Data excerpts
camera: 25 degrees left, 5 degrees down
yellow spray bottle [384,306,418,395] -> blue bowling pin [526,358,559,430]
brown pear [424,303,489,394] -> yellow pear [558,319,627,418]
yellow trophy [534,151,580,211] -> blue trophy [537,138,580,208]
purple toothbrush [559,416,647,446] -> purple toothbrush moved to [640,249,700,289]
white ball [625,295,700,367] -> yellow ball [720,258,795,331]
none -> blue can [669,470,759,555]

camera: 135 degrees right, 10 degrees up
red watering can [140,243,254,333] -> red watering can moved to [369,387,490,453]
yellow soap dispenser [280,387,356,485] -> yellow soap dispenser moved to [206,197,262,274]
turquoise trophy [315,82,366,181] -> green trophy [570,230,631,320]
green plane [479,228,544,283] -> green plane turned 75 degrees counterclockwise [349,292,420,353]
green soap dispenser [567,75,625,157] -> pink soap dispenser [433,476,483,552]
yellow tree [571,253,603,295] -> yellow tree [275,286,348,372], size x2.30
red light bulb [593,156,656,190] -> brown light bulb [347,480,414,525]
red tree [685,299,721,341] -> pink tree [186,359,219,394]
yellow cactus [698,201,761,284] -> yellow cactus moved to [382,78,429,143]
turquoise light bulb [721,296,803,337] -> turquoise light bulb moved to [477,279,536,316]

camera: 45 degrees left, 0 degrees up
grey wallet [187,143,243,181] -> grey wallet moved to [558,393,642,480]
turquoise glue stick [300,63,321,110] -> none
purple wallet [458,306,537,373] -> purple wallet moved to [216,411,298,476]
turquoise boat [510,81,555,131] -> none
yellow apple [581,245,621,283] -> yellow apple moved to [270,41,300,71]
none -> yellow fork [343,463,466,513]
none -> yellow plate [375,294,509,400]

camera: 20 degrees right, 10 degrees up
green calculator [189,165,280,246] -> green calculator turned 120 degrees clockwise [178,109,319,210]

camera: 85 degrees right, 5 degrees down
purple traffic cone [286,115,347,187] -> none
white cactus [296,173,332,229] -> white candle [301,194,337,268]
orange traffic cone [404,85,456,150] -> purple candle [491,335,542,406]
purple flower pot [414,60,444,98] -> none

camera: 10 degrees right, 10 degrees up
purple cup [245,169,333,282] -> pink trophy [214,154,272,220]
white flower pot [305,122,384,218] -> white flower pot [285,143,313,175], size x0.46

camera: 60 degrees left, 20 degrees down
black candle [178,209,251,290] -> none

* AIM OF THE EXERCISE: Beginning at the line with "green plane [479,228,544,283]" and stopping after the line with "camera: 20 degrees right, 10 degrees up", please write out every line of the data above exactly and nothing else.

* SOLUTION FOR THIS PROBLEM:
green plane [479,228,544,283] -> green plane turned 75 degrees counterclockwise [349,292,420,353]
green soap dispenser [567,75,625,157] -> pink soap dispenser [433,476,483,552]
yellow tree [571,253,603,295] -> yellow tree [275,286,348,372], size x2.30
red light bulb [593,156,656,190] -> brown light bulb [347,480,414,525]
red tree [685,299,721,341] -> pink tree [186,359,219,394]
yellow cactus [698,201,761,284] -> yellow cactus moved to [382,78,429,143]
turquoise light bulb [721,296,803,337] -> turquoise light bulb moved to [477,279,536,316]

camera: 45 degrees left, 0 degrees up
grey wallet [187,143,243,181] -> grey wallet moved to [558,393,642,480]
turquoise glue stick [300,63,321,110] -> none
purple wallet [458,306,537,373] -> purple wallet moved to [216,411,298,476]
turquoise boat [510,81,555,131] -> none
yellow apple [581,245,621,283] -> yellow apple moved to [270,41,300,71]
none -> yellow fork [343,463,466,513]
none -> yellow plate [375,294,509,400]

camera: 20 degrees right, 10 degrees up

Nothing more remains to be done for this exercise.